- [How to complete this task]: Below are some entries. Repeat exactly the lines from the one with "blue camera: 2 -> 0" through the one with "white cheese: 3 -> 2", and only those.

- [Information supplied]:
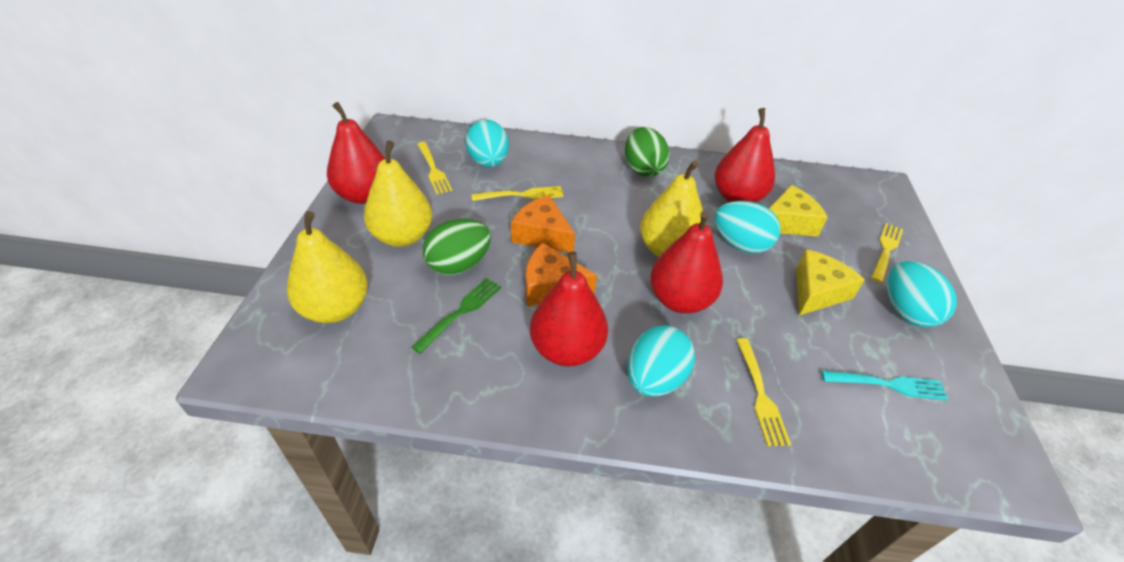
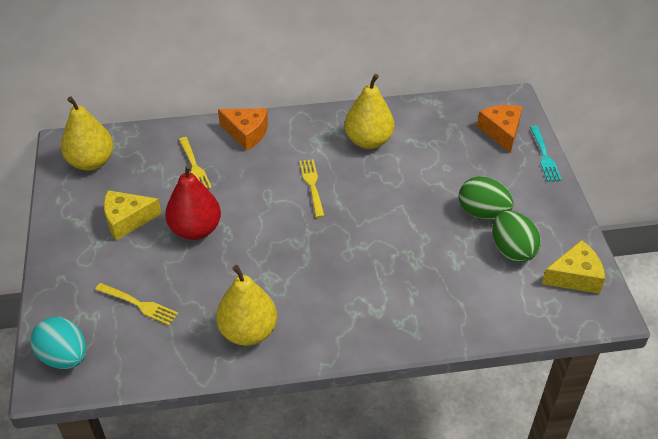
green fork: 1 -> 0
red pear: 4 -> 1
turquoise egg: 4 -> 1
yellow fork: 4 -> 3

* * *

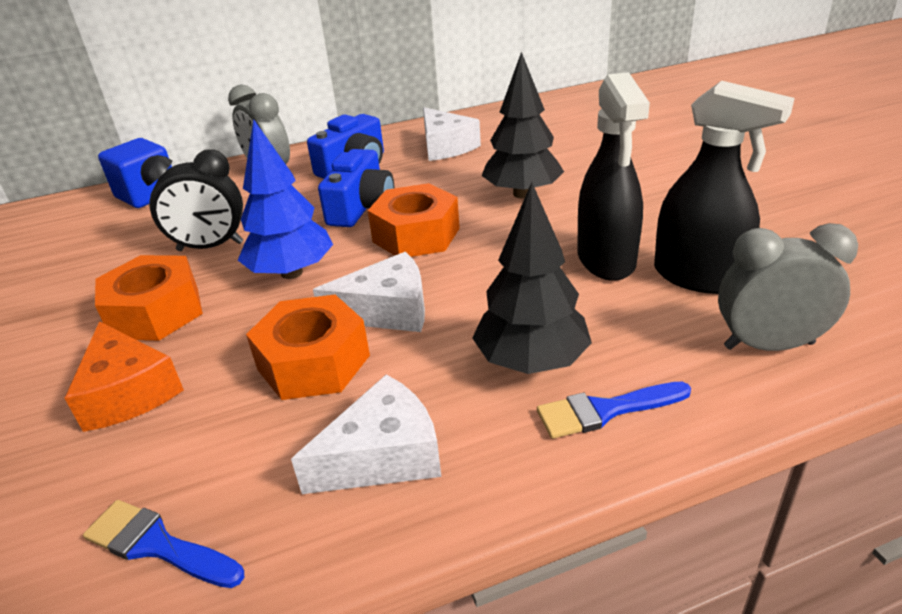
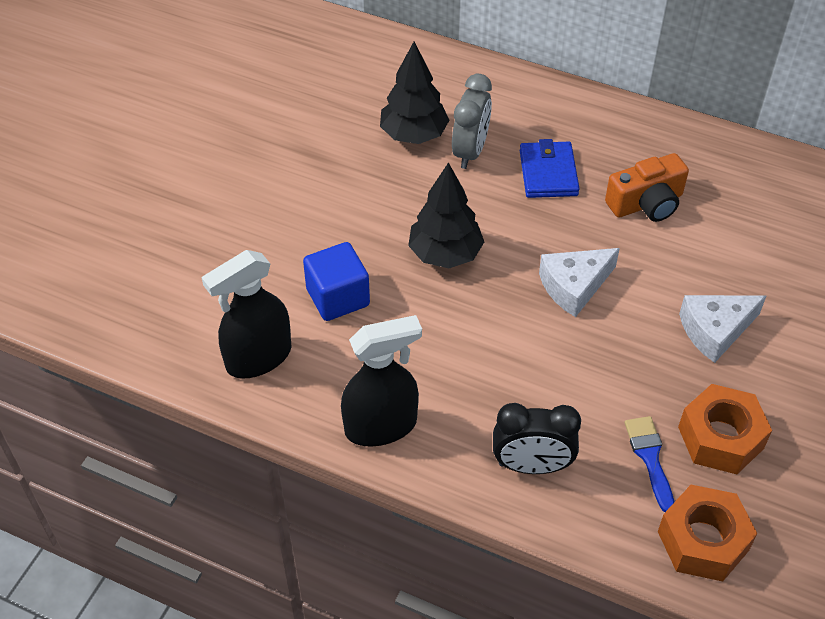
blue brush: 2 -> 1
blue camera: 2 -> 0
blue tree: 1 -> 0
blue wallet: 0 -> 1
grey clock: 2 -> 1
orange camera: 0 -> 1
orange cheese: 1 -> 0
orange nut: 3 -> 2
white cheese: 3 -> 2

- [Response to this exercise]:
blue camera: 2 -> 0
blue tree: 1 -> 0
blue wallet: 0 -> 1
grey clock: 2 -> 1
orange camera: 0 -> 1
orange cheese: 1 -> 0
orange nut: 3 -> 2
white cheese: 3 -> 2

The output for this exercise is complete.